Carry none of the pictures over; write out the complete data exactly.
BEGIN PROVIDED MATERIAL
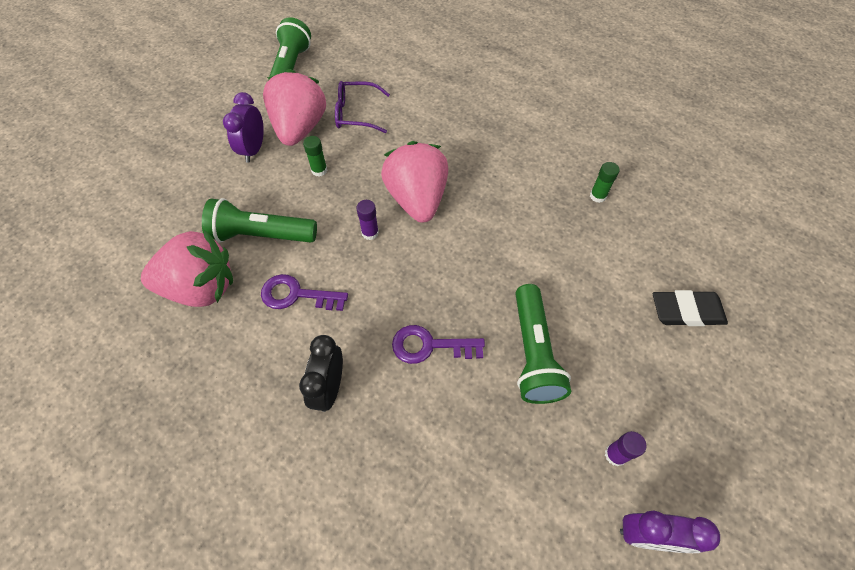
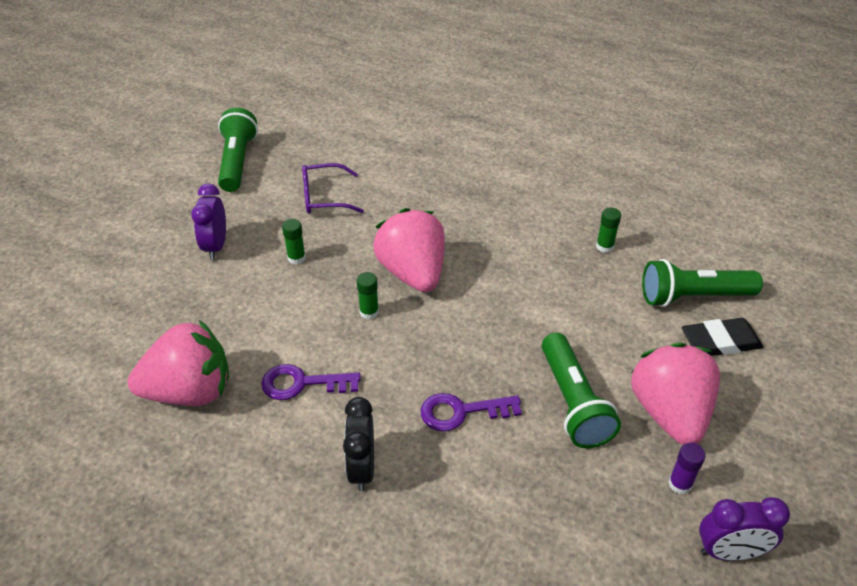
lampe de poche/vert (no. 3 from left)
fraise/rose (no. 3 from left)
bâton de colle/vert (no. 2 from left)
END PROVIDED MATERIAL
__OUTPUT BELOW__.
lampe de poche/vert (no. 3 from left)
fraise/rose (no. 3 from left)
bâton de colle/vert (no. 2 from left)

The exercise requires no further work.